Job: Rewrite the part of the entries that opens with the line containing "Return the footprint" and closes with the line containing "road 3 (unclassified): [(87,381),(0,247)]", replacing "residential" with "local" and leaving everything else unchanged. Omit the pictures from your answer.
##### Extracted material
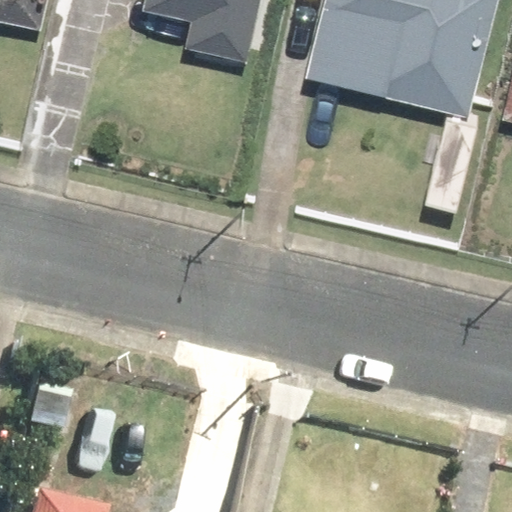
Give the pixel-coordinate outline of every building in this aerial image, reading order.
[(0,0),(0,7),(33,15),(36,0),(0,0)] [(140,0),(134,25),(229,52),(244,0),(140,0)] [(448,101),(482,0),(315,0),(298,51),(448,101)] [(511,56),(499,105),(511,108),(511,56)] [(74,511),(21,499),(17,511),(74,511)]
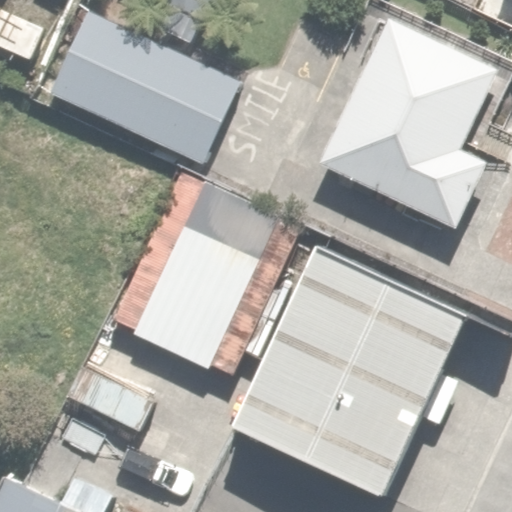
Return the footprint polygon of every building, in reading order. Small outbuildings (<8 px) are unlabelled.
[(511,59),(511,11),(488,0),(397,0),(322,151),(438,208),(511,59)] [(211,152),(245,72),(89,6),(54,86),(211,152)] [(301,218),(180,161),(111,308),(232,365),(301,218)] [(478,297),(314,226),(241,392),(405,463),(478,297)] [(94,344),(74,383),(147,419),(166,379),(94,344)] [(5,511),(142,511),(31,459),(5,511)]
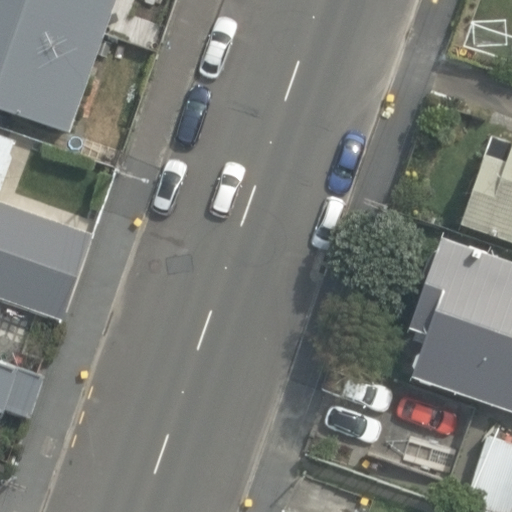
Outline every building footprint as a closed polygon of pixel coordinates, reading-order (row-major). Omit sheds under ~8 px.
[(0,0),(0,105),(72,131),(118,0),(0,0)] [(465,221),(511,237),(511,139),(496,134),(465,221)] [(0,190),(17,142),(0,136),(0,190)] [(0,288),(55,309),(75,257),(57,250),(61,238),(16,221),(11,234),(0,229),(0,288)] [(416,372),(511,406),(511,261),(444,237),(413,323),(432,330),(416,372)] [(0,400),(27,410),(41,369),(0,354),(0,400)] [(463,503),(491,511),(511,511),(511,436),(487,428),(463,503)]
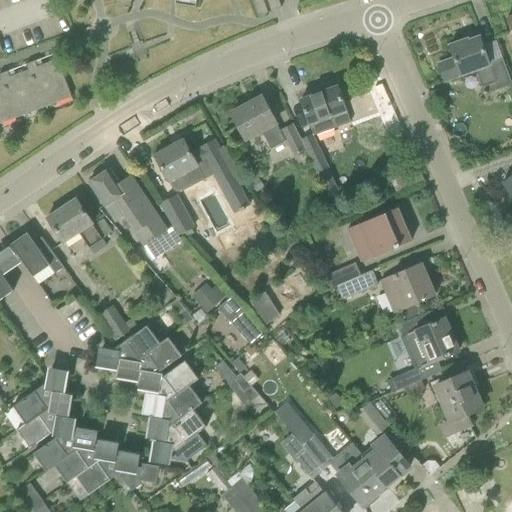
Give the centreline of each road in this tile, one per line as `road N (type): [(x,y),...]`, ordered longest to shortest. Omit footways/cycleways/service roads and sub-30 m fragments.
road 1 (residential): [(0,204),(178,89),(375,15)]
road 2 (residential): [(511,333),(375,15)]
road 3 (unclassified): [(87,381),(0,247)]
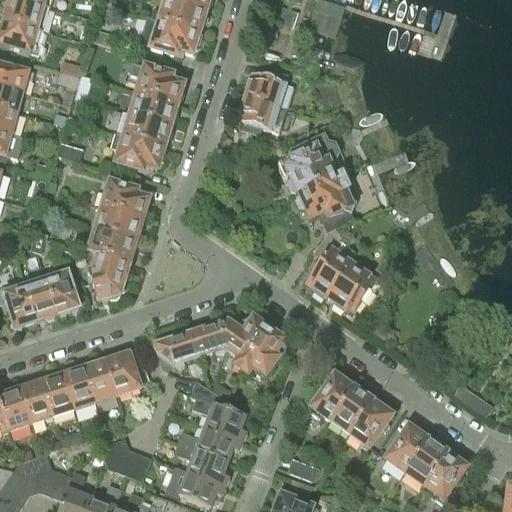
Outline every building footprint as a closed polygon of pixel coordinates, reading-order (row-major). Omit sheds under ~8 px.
[(53,0),(9,0),(9,2),(50,13),(53,0)] [(101,2),(93,0),(89,0),(88,5),(99,8),(101,2)] [(112,12),(115,3),(103,0),(101,0),(101,2),(99,8),(106,10),(112,12)] [(209,0),(154,0),(154,2),(162,4),(205,17),(206,13),(210,11),(211,6),(209,2),(209,0)] [(293,28),(296,20),(279,14),(283,1),(284,0),(273,0),(270,11),(273,12),(270,21),(293,28)] [(50,13),(9,2),(8,4),(5,9),(5,14),(2,25),(43,36),(50,13)] [(205,17),(162,4),(156,25),(198,38),(200,31),(204,29),(206,23),(204,19),(205,17)] [(81,22),(79,29),(89,32),(91,25),(81,22)] [(200,44),(198,40),(198,38),(156,25),(146,23),(138,49),(148,52),(180,61),(182,56),(192,59),(194,52),(198,50),(200,44)] [(43,36),(2,25),(2,28),(0,28),(0,49),(19,55),(19,56),(39,61),(42,49),(40,49),(43,36)] [(267,29),(262,42),(267,44),(272,31),(267,29)] [(89,43),(88,44),(110,50),(114,37),(92,31),(89,43)] [(81,75),(82,71),(62,65),(59,76),(79,81),(81,75)] [(33,78),(0,68),(0,91),(22,98),(25,87),(30,89),(33,78)] [(181,96),(183,89),(173,86),(174,80),(143,71),(142,72),(132,68),(128,80),(139,83),(135,96),(177,109),(177,108),(181,106),(183,100),(181,96)] [(285,115),(292,93),(284,90),(287,80),(269,74),(266,83),(261,81),(261,83),(252,80),(248,91),(247,90),(243,102),(285,115)] [(71,111),(77,88),(76,88),(79,81),(59,76),(55,87),(67,91),(62,109),(71,111)] [(90,84),(79,81),(76,88),(77,88),(88,91),(90,84)] [(22,98),(0,91),(0,113),(16,118),(22,98)] [(177,109),(135,96),(128,120),(169,133),(171,129),(174,127),(176,121),(174,117),(177,109)] [(285,115),(243,102),(239,115),(241,115),(238,126),(247,129),(246,130),(257,134),(257,132),(270,136),(270,135),(278,138),(285,115)] [(16,118),(0,113),(0,136),(10,139),(16,118)] [(169,133),(128,120),(120,117),(113,139),(163,155),(165,146),(169,144),(171,138),(169,135),(169,133)] [(55,118),(52,128),(65,131),(67,122),(55,118)] [(10,139),(0,136),(0,159),(10,162),(12,152),(7,151),(10,139)] [(163,156),(163,155),(113,139),(110,152),(117,154),(113,167),(145,177),(147,171),(157,174),(159,167),(163,165),(165,159),(163,156)] [(295,168),(294,169),(286,172),(291,182),(287,188),(290,196),(297,196),(298,198),(333,183),(327,169),(332,167),(329,162),(332,153),(318,148),(316,143),(307,147),(311,155),(293,163),(295,168)] [(79,168),(83,155),(61,149),(60,152),(57,161),(57,162),(71,166),(79,168)] [(348,204),(344,196),(348,194),(341,179),(333,183),(298,198),(299,199),(295,205),(298,213),(305,213),(310,223),(319,219),(327,237),(333,235),(353,226),(350,220),(356,207),(354,206),(352,203),(348,204)] [(108,186),(100,212),(142,224),(142,222),(146,220),(148,214),(146,211),(148,203),(138,200),(139,195),(108,186)] [(39,218),(41,218),(52,221),(54,213),(41,210),(39,218)] [(142,224),(100,212),(93,234),(135,246),(136,243),(140,241),(141,235),(139,232),(142,224)] [(231,228),(223,233),(228,240),(237,236),(231,228)] [(135,246),(93,234),(86,256),(98,260),(128,269),(131,261),(134,259),(136,253),(134,249),(135,246)] [(326,302),(348,270),(347,269),(355,257),(338,245),(334,236),(333,235),(327,237),(313,258),(321,264),(315,273),(316,274),(306,288),(315,293),(314,295),(323,302),(324,300),(326,302)] [(42,257),(46,244),(35,241),(31,254),(42,257)] [(56,264),(61,248),(46,244),(42,257),(41,260),(56,264)] [(128,269),(98,260),(94,275),(85,279),(89,290),(91,289),(97,306),(106,303),(115,303),(123,295),(123,287),(128,269)] [(76,305),(71,292),(74,291),(70,277),(67,270),(46,277),(49,284),(60,318),(70,315),(75,317),(80,308),(76,305)] [(348,270),(326,302),(334,307),(333,309),(342,316),(344,314),(346,315),(349,311),(354,315),(374,285),(368,280),(366,282),(348,270)] [(49,284),(23,292),(34,326),(44,323),(48,325),(53,324),(54,320),(60,318),(49,284)] [(34,326),(23,292),(1,300),(0,297),(0,307),(4,307),(6,313),(8,312),(12,326),(10,331),(20,335),(22,330),(34,326)] [(238,334),(237,333),(226,354),(238,362),(233,369),(241,374),(269,334),(252,322),(250,325),(246,323),(240,327),(238,334)] [(361,333),(377,345),(382,337),(367,326),(361,333)] [(205,334),(202,333),(196,335),(194,337),(191,338),(199,361),(213,357),(215,360),(225,357),(226,354),(237,333),(227,327),(205,334)] [(278,363),(284,358),(286,351),(282,348),(284,345),(269,334),(241,374),(248,378),(252,372),(265,381),(277,363),(278,363)] [(177,343),(163,348),(153,351),(155,359),(176,373),(183,370),(182,367),(199,361),(191,338),(187,340),(184,339),(179,340),(177,343)] [(107,366),(104,367),(116,401),(139,394),(138,390),(134,377),(133,373),(128,359),(118,362),(115,361),(108,363),(107,366)] [(100,365),(94,367),(93,371),(82,374),(94,409),(116,401),(104,367),(103,367),(100,365)] [(63,380),(61,381),(73,415),(94,409),(82,374),(75,376),(72,375),(65,377),(63,380)] [(144,374),(134,377),(138,390),(149,387),(144,374)] [(322,420),(330,426),(353,393),(346,388),(345,384),(340,380),(336,381),(334,379),(333,381),(328,377),(321,387),(326,391),(313,409),(314,410),(309,417),(319,424),(322,420)] [(57,379),(51,381),(50,385),(40,388),(52,422),(73,415),(61,381),(60,381),(57,379)] [(227,406),(211,396),(210,396),(195,386),(189,401),(195,404),(195,402),(230,415),(232,410),(227,406)] [(21,394),(19,395),(30,429),(52,422),(40,388),(32,390),(29,389),(23,391),(21,394)] [(216,388),(211,396),(227,406),(230,396),(216,388)] [(492,412),(460,389),(453,398),(485,421),(492,412)] [(14,393),(8,395),(7,399),(0,400),(0,410),(9,437),(30,429),(19,395),(17,395),(14,393)] [(355,394),(353,393),(330,426),(349,439),(372,406),(365,401),(364,397),(359,394),(355,394)] [(245,421),(230,415),(195,402),(195,404),(191,414),(208,420),(204,432),(241,446),(245,437),(239,435),(245,421)] [(243,414),(255,422),(261,412),(250,404),(243,414)] [(374,408),(372,406),(349,439),(368,453),(391,420),(384,415),(383,410),(378,407),(374,408)] [(0,439),(9,437),(0,410),(0,439)] [(408,431),(402,439),(385,464),(403,477),(426,444),(425,443),(424,439),(419,436),(415,437),(408,431)] [(241,446),(204,432),(200,443),(182,437),(178,448),(227,467),(232,454),(238,456),(241,446)] [(67,440),(58,442),(60,446),(61,452),(70,449),(67,440)] [(99,452),(106,473),(112,460),(128,454),(124,443),(99,452)] [(434,450),(426,444),(403,477),(423,491),(445,458),(444,457),(443,452),(439,449),(434,450)] [(61,452),(61,451),(60,446),(38,452),(40,458),(61,452)] [(227,467),(178,448),(174,458),(191,465),(186,478),(223,493),(228,482),(222,479),(227,467)] [(128,454),(112,460),(106,473),(129,481),(138,458),(128,454)] [(150,463),(138,458),(129,481),(141,486),(150,463)] [(453,463),(445,458),(423,491),(420,495),(442,510),(450,498),(448,496),(466,472),(463,470),(462,466),(458,462),(453,463)] [(19,467),(12,478),(17,481),(34,475),(36,479),(51,474),(46,459),(19,467)] [(318,474),(293,464),(288,477),(311,486),(318,474)] [(0,491),(5,485),(10,477),(0,474),(0,491)] [(51,474),(36,479),(39,497),(50,502),(60,477),(51,474)] [(34,475),(17,481),(12,478),(6,486),(28,501),(39,497),(36,479),(34,475)] [(71,482),(62,506),(59,511),(86,511),(90,503),(78,498),(85,481),(73,476),(71,482)] [(60,477),(50,502),(62,506),(71,482),(60,477)] [(223,493),(186,478),(182,488),(165,481),(159,496),(178,503),(179,501),(208,511),(209,511),(215,498),(220,501),(223,493)] [(309,498),(312,491),(291,483),(289,491),(309,498)] [(28,501),(6,486),(0,495),(0,496),(21,511),(28,501)] [(101,507),(90,503),(86,511),(113,511),(120,494),(108,489),(101,507)] [(20,511),(21,511),(0,496),(0,510),(2,511),(20,511)] [(124,511),(114,511),(113,511),(138,511),(142,503),(130,498),(124,511)] [(279,498),(273,511),(312,511),(313,511),(279,498)]
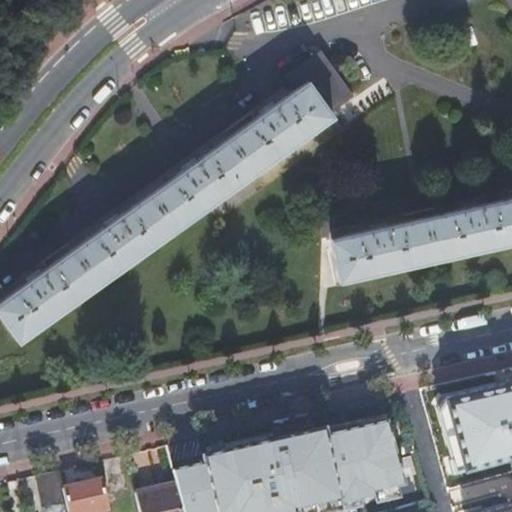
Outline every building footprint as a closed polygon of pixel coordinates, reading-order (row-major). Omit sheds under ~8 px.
[(298,71),(305,81),(0,299),(0,312),(18,338),(331,113),(329,110),(351,94),(322,54),(298,71)] [(511,239),(511,197),(331,237),(340,278),(511,239)] [(511,377),(439,396),(457,467),(507,455),(511,473),(511,472),(511,377)] [(207,465),(175,473),(184,511),(311,511),(404,489),(387,421),(325,437),(323,430),(204,459),(207,465)] [(62,511),(61,505),(55,476),(38,480),(44,511),(62,511)] [(96,511),(108,509),(101,480),(62,488),(67,511),(96,511)] [(183,511),(175,484),(135,493),(139,511),(183,511)] [(511,511),(511,499),(467,511),(466,511),(511,511)]
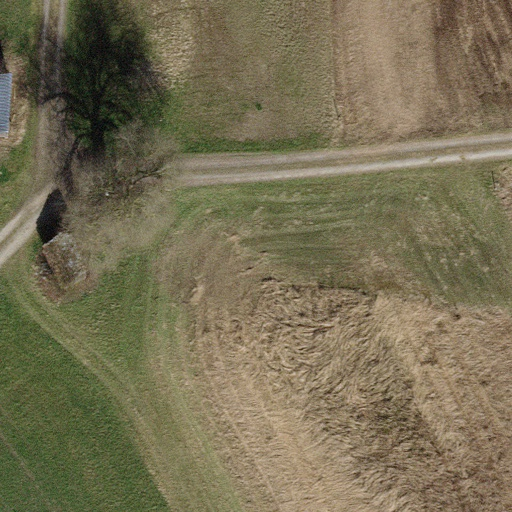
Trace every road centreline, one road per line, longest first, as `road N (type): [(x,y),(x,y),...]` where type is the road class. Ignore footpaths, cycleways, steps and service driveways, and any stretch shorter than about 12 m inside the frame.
road 1 (track): [(511,136),(37,201),(0,232)]
road 2 (track): [(55,0),(37,201)]
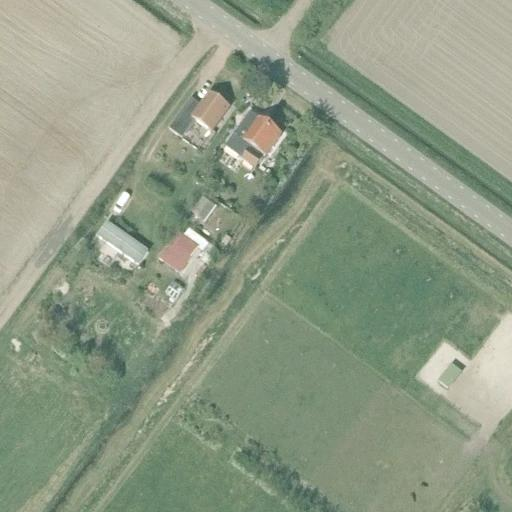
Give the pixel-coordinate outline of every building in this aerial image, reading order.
[(190,102),(168,133),(181,143),(194,124),(210,136),(228,111),(208,97),(200,109),(190,102)] [(233,138),(223,151),(241,164),(255,173),(281,137),(249,115),(233,138)] [(205,204),(196,217),(205,223),(214,211),(205,204)] [(107,225),(98,239),(139,269),(149,254),(107,225)] [(199,251),(179,235),(158,262),(180,278),(199,251)]
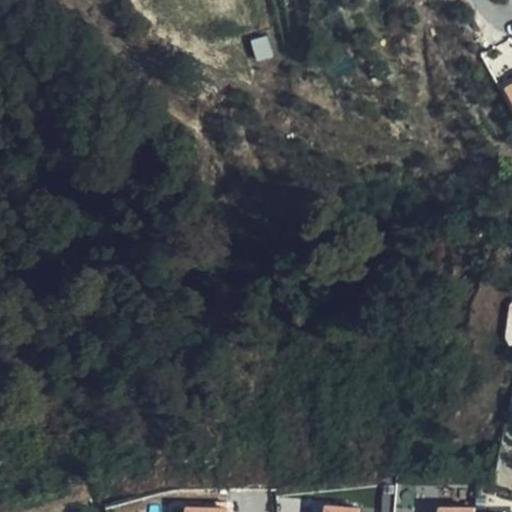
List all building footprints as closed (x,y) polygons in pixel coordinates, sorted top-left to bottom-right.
[(511,54),(500,62),(511,83),(511,54)] [(362,511),(363,500),(326,498),(325,511),(362,511)] [(182,511),(229,511),(229,499),(182,500),(182,511)] [(511,511),(511,510),(479,511),(479,501),(440,502),(440,511),(511,511)] [(419,511),(420,502),(397,503),(397,511),(419,511)]
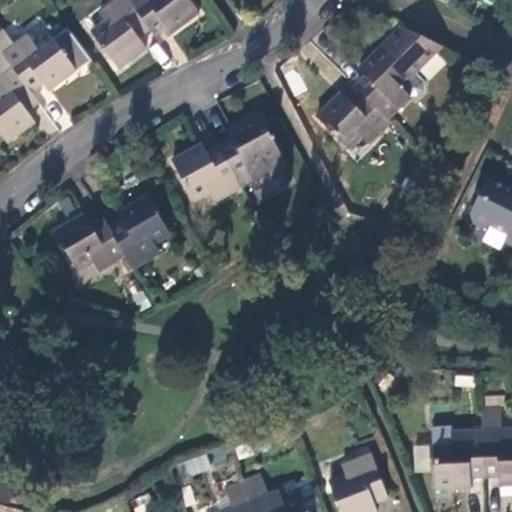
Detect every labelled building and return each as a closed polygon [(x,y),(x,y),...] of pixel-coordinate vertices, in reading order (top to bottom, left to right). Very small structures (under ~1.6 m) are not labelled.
[(149,49),(141,39),(135,32),(146,23),(128,0),(118,0),(101,14),(108,24),(94,34),(120,70),(149,49)] [(161,19),(172,33),(200,13),(190,0),(128,0),(146,23),(149,27),(161,19)] [(152,31),(160,42),(172,33),(161,19),(149,27),(152,31)] [(28,33),(30,36),(38,47),(53,36),(55,34),(45,20),(28,33)] [(141,39),(152,31),(149,27),(146,23),(135,32),(141,39)] [(364,94),(368,98),(389,119),(410,97),(418,97),(424,91),(424,83),(415,75),(442,47),(401,26),(360,71),(364,75),(373,84),(364,94)] [(0,47),(2,50),(27,85),(38,77),(45,85),(49,92),(77,72),(78,73),(93,62),(68,29),(55,39),(53,36),(38,47),(30,36),(17,46),(5,30),(0,34),(0,47)] [(27,85),(2,50),(0,51),(0,71),(4,77),(0,79),(0,131),(8,142),(36,122),(29,113),(24,106),(36,97),(34,94),(27,85)] [(364,75),(355,85),(360,90),(364,94),(373,84),(364,75)] [(27,85),(34,94),(45,85),(38,77),(27,85)] [(360,90),(351,101),(359,108),(368,98),(364,94),(360,90)] [(358,156),(392,122),(389,119),(368,98),(359,108),(351,101),(343,93),(318,118),(358,156)] [(29,113),(41,104),(36,97),(24,106),(29,113)] [(227,155),(244,186),(271,171),(265,161),(281,153),(260,114),(229,131),(232,138),(238,148),(227,155)] [(232,138),(221,144),(227,155),(238,148),(232,138)] [(441,160),(448,146),(435,141),(428,155),(441,160)] [(227,155),(221,144),(208,152),(214,162),(227,155)] [(215,202),(244,186),(227,155),(214,162),(208,152),(204,145),(173,161),(194,200),(209,192),(215,202)] [(423,178),(429,165),(422,162),(416,174),(423,178)] [(511,248),(511,192),(489,181),(471,218),(473,226),(484,233),(491,229),(508,237),(505,245),(511,248)] [(127,256),(135,268),(161,253),(155,242),(171,233),(149,196),(118,214),(122,220),(129,231),(117,238),(127,256)] [(100,272),(120,261),(127,256),(117,238),(109,226),(98,234),(91,224),(85,215),(55,234),(79,270),(94,261),(100,272)] [(109,226),(104,218),(91,224),(98,234),(109,226)] [(129,231),(122,220),(109,226),(117,238),(129,231)] [(128,273),(135,268),(127,256),(120,261),(128,273)] [(155,306),(146,290),(135,297),(144,312),(155,306)] [(503,408),(483,408),(484,431),(486,469),(500,468),(501,479),(501,487),(511,486),(511,429),(503,430),(503,408)] [(473,489),(473,480),(473,470),(486,469),(484,431),(454,432),(453,428),(435,429),(438,491),(473,489)] [(414,469),(429,470),(431,446),(416,446),(414,469)] [(215,472),(208,455),(203,458),(210,474),(215,472)] [(379,511),(377,505),(373,494),(386,489),(374,456),(344,466),(348,477),(332,484),(342,511),(379,511)] [(486,469),(487,480),(501,479),(500,468),(486,469)] [(473,480),(487,480),(486,469),(473,470),(473,480)] [(263,490),(258,478),(247,483),(251,495),(263,490)] [(254,511),(251,503),(243,482),(227,489),(234,509),(225,511),(254,511)] [(286,502),(302,496),(298,484),(281,492),(286,502)] [(373,494),(377,505),(390,499),(386,489),(373,494)] [(308,511),(302,496),(286,502),(281,492),(251,503),(254,511),(308,511)] [(195,504),(193,493),(184,495),(187,506),(195,504)]
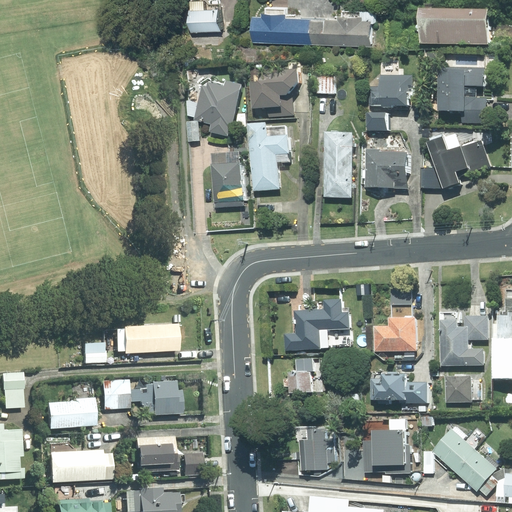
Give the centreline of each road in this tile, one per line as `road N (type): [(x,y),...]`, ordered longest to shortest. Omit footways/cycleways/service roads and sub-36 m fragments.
road 1 (residential): [(234,286),(263,260),(511,242)]
road 2 (residential): [(234,286),(244,511)]
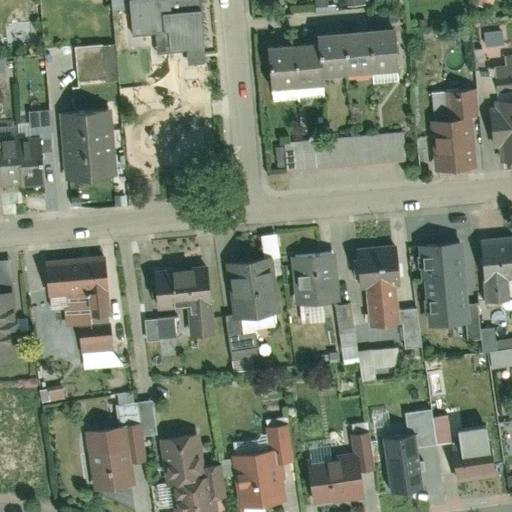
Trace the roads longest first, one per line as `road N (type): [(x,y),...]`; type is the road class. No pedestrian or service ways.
road 1 (residential): [(249,211),(511,187)]
road 2 (residential): [(0,233),(249,211)]
road 3 (residential): [(231,0),(249,211)]
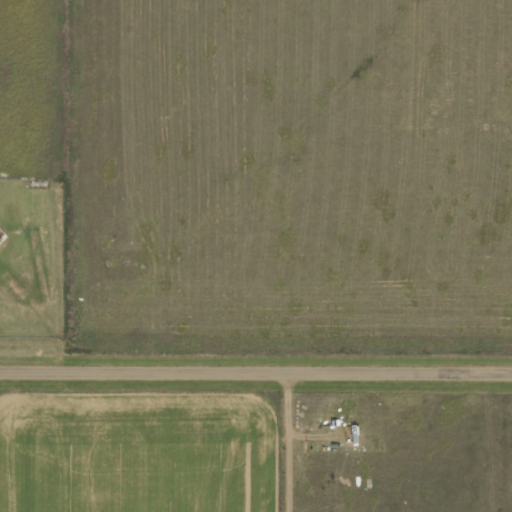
##########
Exercise response:
Return the footprint polygon of every building, in reading order. Small outbuildings (<8 px) are unlabelled.
[(511,59),(511,11),(488,0),(397,0),(322,151),(438,208),(511,59)] [(211,152),(245,72),(89,6),(54,86),(211,152)] [(301,218),(180,161),(111,308),(232,365),(301,218)] [(478,297),(314,226),(241,392),(405,463),(478,297)] [(94,344),(74,383),(147,419),(166,379),(94,344)] [(5,511),(142,511),(31,459),(5,511)]
Outline every building footprint as a closed polygon of pixel coordinates, reading-order (row-major). Omit sheds under ~8 px.
[(0,0),(0,105),(72,131),(118,0),(0,0)] [(465,221),(511,237),(511,139),(496,134),(465,221)] [(0,190),(17,142),(0,136),(0,190)] [(0,288),(55,309),(75,257),(57,250),(61,238),(16,221),(11,234),(0,229),(0,288)] [(416,372),(511,406),(511,261),(444,237),(413,323),(432,330),(416,372)] [(0,400),(27,410),(41,369),(0,354),(0,400)] [(463,503),(491,511),(511,511),(511,436),(487,428),(463,503)]
Give the centreline of each road in this tile, one per line as `road N (type): [(x,y),...]`, ordered longest to shortest. Omit footways/cycleways/service roads and sub-30 m fragments.
road 1 (local): [(0,204),(178,89),(375,15)]
road 2 (local): [(511,333),(375,15)]
road 3 (unclassified): [(87,381),(0,247)]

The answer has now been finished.